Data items
━━━━━━━━━━━━━━━━━━━━━━━━━━━━━━
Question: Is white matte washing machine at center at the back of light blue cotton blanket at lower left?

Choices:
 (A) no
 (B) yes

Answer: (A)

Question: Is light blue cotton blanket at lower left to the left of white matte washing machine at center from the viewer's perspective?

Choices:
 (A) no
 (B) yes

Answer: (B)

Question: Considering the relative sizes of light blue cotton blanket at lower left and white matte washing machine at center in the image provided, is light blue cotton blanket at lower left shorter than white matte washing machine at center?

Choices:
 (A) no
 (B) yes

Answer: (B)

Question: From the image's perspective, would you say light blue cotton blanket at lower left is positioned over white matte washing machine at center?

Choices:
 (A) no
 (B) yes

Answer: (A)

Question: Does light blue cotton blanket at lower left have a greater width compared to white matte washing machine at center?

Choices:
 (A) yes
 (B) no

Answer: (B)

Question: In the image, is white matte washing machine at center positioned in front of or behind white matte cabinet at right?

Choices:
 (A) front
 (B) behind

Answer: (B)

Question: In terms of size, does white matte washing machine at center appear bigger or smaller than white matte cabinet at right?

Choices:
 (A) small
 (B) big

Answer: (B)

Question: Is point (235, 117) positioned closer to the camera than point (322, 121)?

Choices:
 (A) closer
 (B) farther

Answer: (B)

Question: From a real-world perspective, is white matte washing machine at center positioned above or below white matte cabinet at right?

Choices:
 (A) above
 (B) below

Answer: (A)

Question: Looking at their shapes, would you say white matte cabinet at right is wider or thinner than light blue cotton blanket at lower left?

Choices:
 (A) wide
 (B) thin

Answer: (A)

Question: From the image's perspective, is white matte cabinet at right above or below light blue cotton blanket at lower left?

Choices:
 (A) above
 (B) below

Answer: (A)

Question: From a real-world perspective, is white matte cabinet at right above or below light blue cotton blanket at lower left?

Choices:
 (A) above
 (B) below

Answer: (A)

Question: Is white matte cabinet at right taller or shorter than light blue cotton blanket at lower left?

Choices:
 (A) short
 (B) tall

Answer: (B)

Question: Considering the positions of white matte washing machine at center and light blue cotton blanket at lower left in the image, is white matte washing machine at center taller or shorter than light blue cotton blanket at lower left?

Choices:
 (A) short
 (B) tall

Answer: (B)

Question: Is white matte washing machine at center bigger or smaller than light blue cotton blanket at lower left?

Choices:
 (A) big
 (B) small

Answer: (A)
━━━━━━━━━━━━━━━━━━━━━━━━━━━━━━
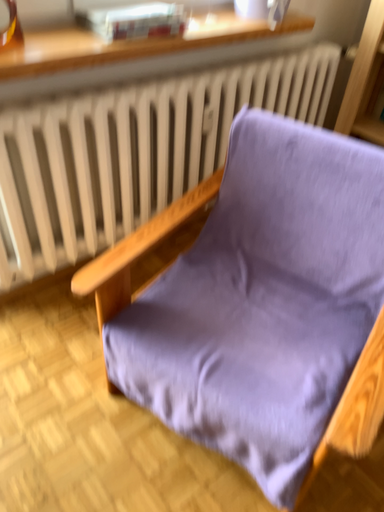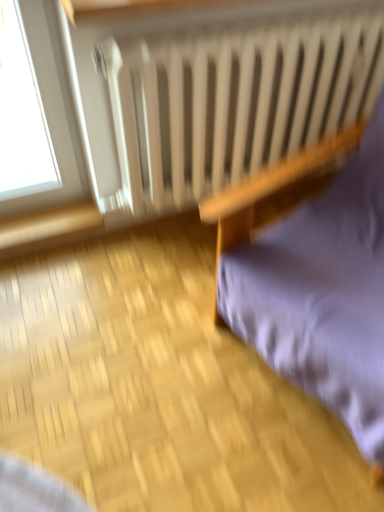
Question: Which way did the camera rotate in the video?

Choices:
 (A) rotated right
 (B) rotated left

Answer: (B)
━━━━━━━━━━━━━━━━━━━━━━━━━━━━━━
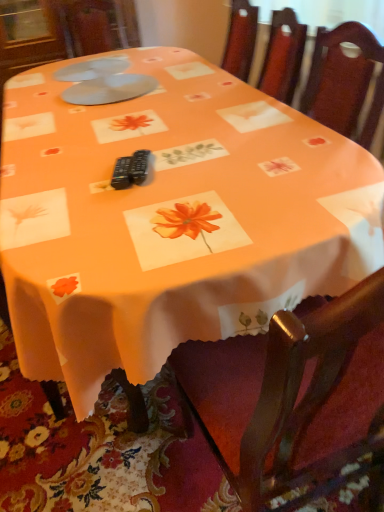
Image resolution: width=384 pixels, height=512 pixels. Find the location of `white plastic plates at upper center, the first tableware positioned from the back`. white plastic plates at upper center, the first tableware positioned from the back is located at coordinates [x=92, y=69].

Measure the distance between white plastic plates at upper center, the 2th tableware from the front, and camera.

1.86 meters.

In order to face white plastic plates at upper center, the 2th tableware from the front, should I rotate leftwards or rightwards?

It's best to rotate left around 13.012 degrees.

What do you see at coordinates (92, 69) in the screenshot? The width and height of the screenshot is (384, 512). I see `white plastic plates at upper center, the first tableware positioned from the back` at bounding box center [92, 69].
━━━━━━━━━━━━━━━━━━━━━━━━━━━━━━
Problem –
Reproduce, word for word, the part of the listing that opens with the line containing "Measure the distance" and closes with the line containing "It's best to", both lines included.

Written answer –
Measure the distance between white plastic plates at upper center, the 2th tableware from the front, and camera.

1.86 meters.

In order to face white plastic plates at upper center, the 2th tableware from the front, should I rotate leftwards or rightwards?

It's best to rotate left around 13.012 degrees.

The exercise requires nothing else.